# Data excerpts:

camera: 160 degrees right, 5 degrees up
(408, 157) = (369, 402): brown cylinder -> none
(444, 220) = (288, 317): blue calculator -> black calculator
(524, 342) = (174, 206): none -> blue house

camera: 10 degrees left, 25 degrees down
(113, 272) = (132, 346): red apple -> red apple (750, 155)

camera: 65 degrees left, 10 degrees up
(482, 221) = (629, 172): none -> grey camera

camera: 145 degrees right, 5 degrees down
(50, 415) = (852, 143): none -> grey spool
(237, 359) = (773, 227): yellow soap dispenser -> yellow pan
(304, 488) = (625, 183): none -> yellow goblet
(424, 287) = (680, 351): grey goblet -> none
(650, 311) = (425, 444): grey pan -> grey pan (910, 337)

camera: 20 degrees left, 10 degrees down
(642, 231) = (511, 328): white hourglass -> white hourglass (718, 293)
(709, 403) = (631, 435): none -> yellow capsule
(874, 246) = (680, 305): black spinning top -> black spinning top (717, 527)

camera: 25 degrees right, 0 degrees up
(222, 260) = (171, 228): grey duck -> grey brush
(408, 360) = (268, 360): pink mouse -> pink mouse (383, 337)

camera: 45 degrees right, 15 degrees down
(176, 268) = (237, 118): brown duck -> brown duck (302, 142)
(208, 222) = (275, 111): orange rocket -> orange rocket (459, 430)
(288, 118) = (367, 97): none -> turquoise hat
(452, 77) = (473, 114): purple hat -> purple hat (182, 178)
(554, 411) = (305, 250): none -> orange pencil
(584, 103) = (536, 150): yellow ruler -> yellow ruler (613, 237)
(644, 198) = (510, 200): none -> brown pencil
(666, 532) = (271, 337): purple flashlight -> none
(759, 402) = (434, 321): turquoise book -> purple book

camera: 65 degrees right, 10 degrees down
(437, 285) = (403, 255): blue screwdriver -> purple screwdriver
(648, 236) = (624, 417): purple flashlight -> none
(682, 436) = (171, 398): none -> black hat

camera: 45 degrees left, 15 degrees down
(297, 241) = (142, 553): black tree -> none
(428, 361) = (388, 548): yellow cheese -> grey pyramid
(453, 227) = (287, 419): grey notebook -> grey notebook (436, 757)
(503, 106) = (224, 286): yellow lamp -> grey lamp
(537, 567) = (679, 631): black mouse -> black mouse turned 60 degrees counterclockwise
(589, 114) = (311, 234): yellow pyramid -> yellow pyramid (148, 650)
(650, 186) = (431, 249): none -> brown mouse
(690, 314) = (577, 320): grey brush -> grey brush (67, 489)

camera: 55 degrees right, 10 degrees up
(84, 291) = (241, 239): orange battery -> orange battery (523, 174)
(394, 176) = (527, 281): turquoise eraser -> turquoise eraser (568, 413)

# Exercise description:
In your reply, restate exactly the lines from the start of the records above through the line holding "(666, 532) = (271, 337): purple", including both, and nothing else.

# Response:
camera: 160 degrees right, 5 degrees up
(408, 157) = (369, 402): brown cylinder -> none
(444, 220) = (288, 317): blue calculator -> black calculator
(524, 342) = (174, 206): none -> blue house

camera: 10 degrees left, 25 degrees down
(113, 272) = (132, 346): red apple -> red apple (750, 155)

camera: 65 degrees left, 10 degrees up
(482, 221) = (629, 172): none -> grey camera

camera: 145 degrees right, 5 degrees down
(50, 415) = (852, 143): none -> grey spool
(237, 359) = (773, 227): yellow soap dispenser -> yellow pan
(304, 488) = (625, 183): none -> yellow goblet
(424, 287) = (680, 351): grey goblet -> none
(650, 311) = (425, 444): grey pan -> grey pan (910, 337)

camera: 20 degrees left, 10 degrees down
(642, 231) = (511, 328): white hourglass -> white hourglass (718, 293)
(709, 403) = (631, 435): none -> yellow capsule
(874, 246) = (680, 305): black spinning top -> black spinning top (717, 527)

camera: 25 degrees right, 0 degrees up
(222, 260) = (171, 228): grey duck -> grey brush
(408, 360) = (268, 360): pink mouse -> pink mouse (383, 337)

camera: 45 degrees right, 15 degrees down
(176, 268) = (237, 118): brown duck -> brown duck (302, 142)
(208, 222) = (275, 111): orange rocket -> orange rocket (459, 430)
(288, 118) = (367, 97): none -> turquoise hat
(452, 77) = (473, 114): purple hat -> purple hat (182, 178)
(554, 411) = (305, 250): none -> orange pencil
(584, 103) = (536, 150): yellow ruler -> yellow ruler (613, 237)
(644, 198) = (510, 200): none -> brown pencil
(666, 532) = (271, 337): purple flashlight -> none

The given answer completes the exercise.